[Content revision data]
┌────────

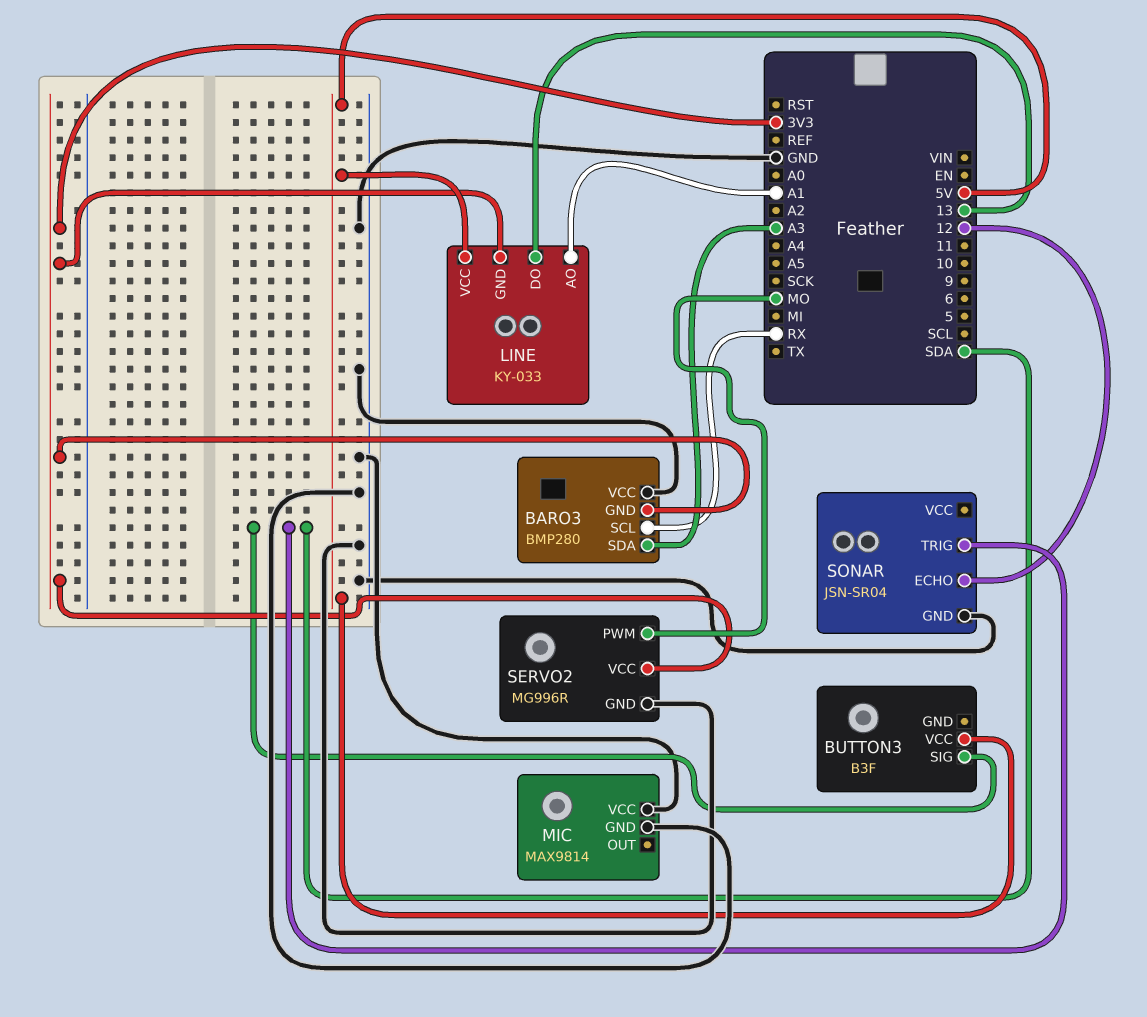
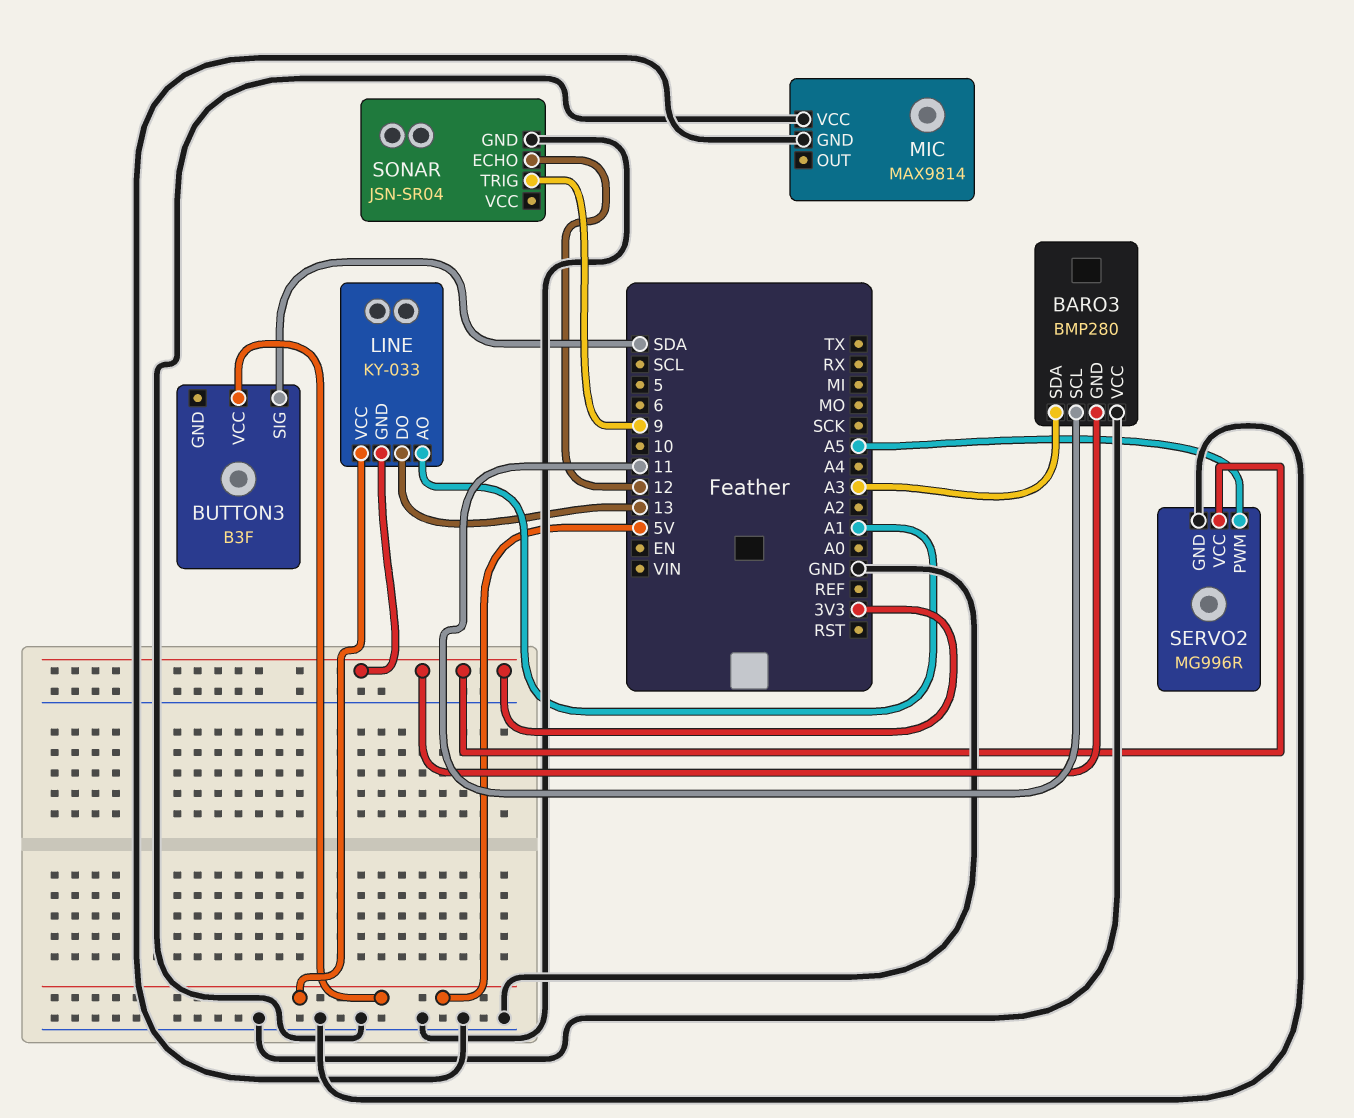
BARO3 pin SCL: RX -> 11
SERVO2 pin PWM: MO -> A5
SONAR pin TRIG: SDA -> 9

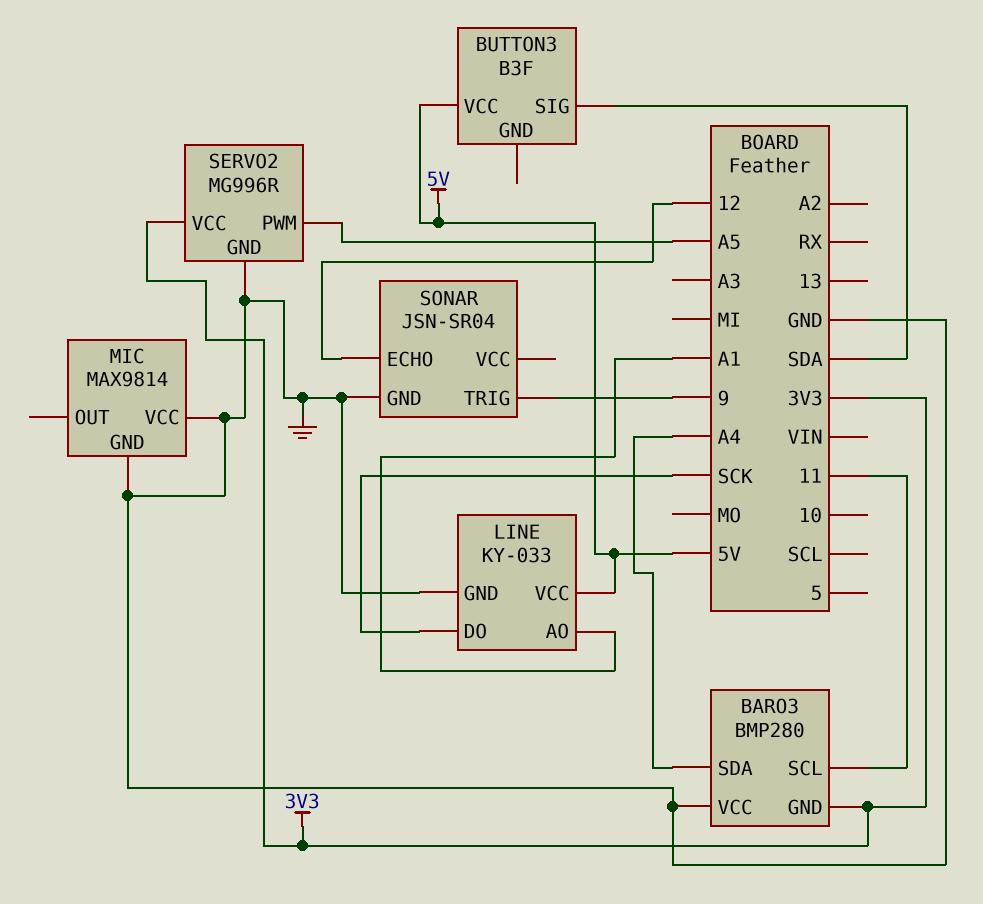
BARO3 pin SDA: A3 -> A4
LINE pin DO: 13 -> SCK
LINE pin GND: 3V3 -> GND

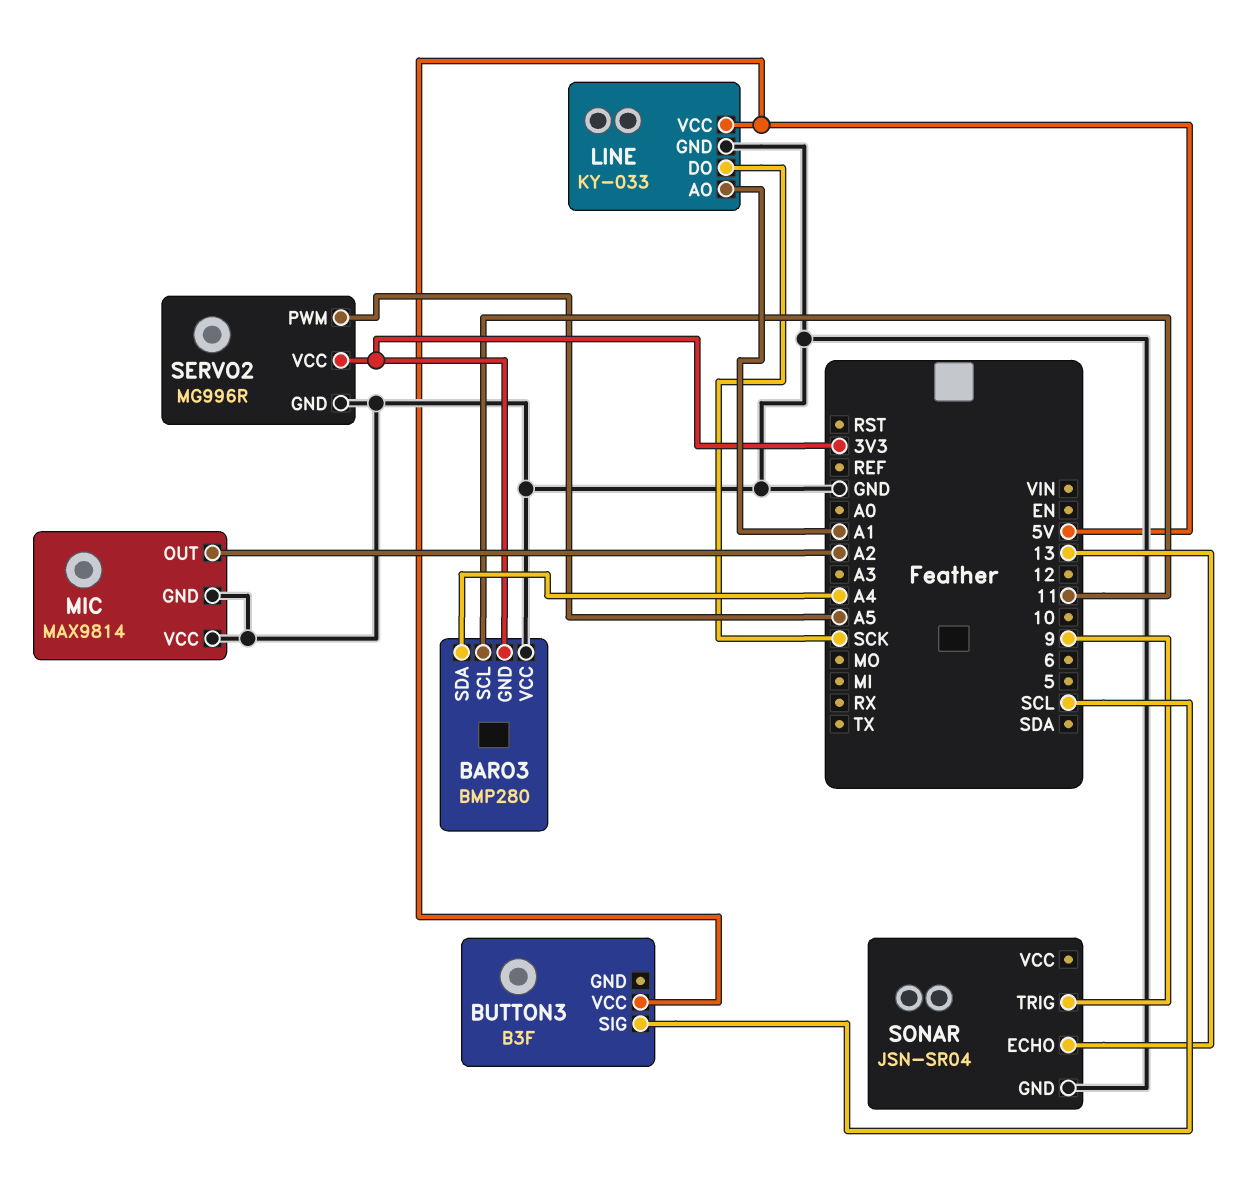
BUTTON3 pin SIG: SDA -> SCL
MIC pin OUT: none -> A2
SONAR pin ECHO: 12 -> 13

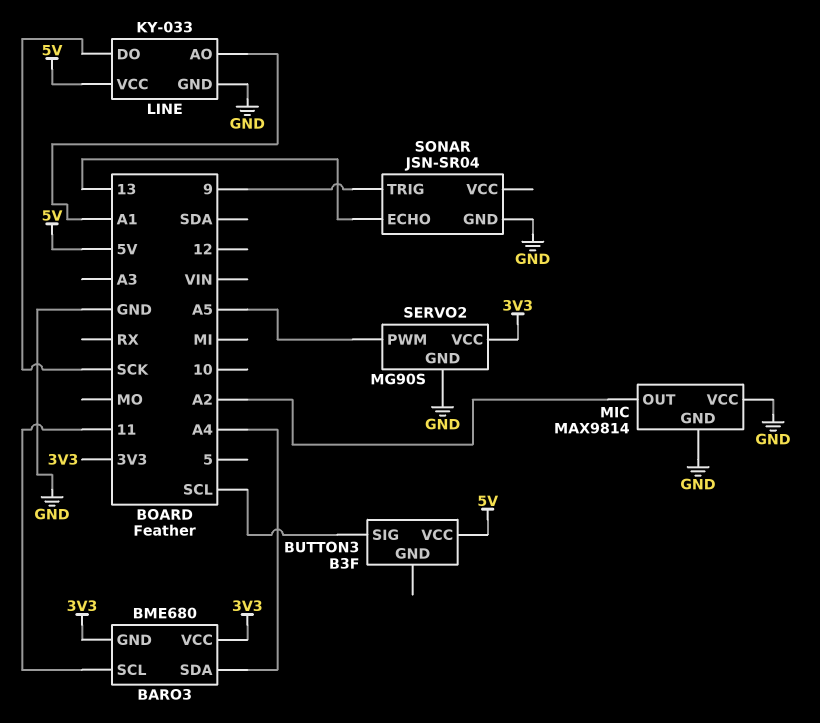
BARO3: BMP280 -> BME680
BARO3 pin VCC: GND -> 3V3
SERVO2: MG996R -> MG90S

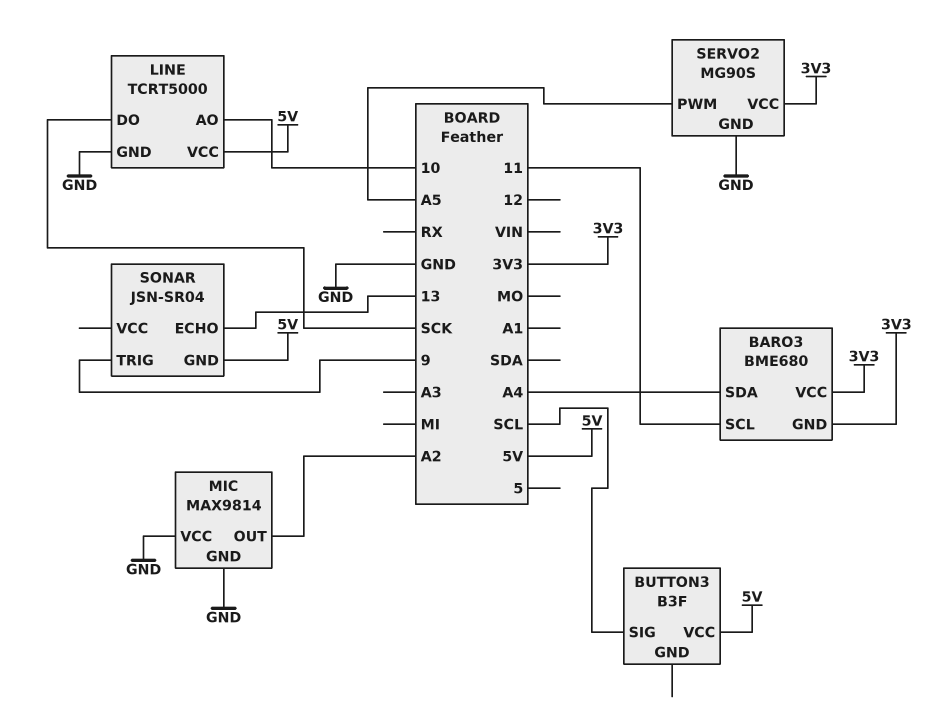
LINE: KY-033 -> TCRT5000
LINE pin AO: A1 -> 10
SONAR pin GND: GND -> 5V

└────────

Activity — An exact transcription of the records above is needed, with no pictures included.

Result for this exercise —
BARO3 pin SCL: RX -> 11
SERVO2 pin PWM: MO -> A5
SONAR pin TRIG: SDA -> 9

BARO3 pin SDA: A3 -> A4
LINE pin DO: 13 -> SCK
LINE pin GND: 3V3 -> GND

BUTTON3 pin SIG: SDA -> SCL
MIC pin OUT: none -> A2
SONAR pin ECHO: 12 -> 13

BARO3: BMP280 -> BME680
BARO3 pin VCC: GND -> 3V3
SERVO2: MG996R -> MG90S

LINE: KY-033 -> TCRT5000
LINE pin AO: A1 -> 10
SONAR pin GND: GND -> 5V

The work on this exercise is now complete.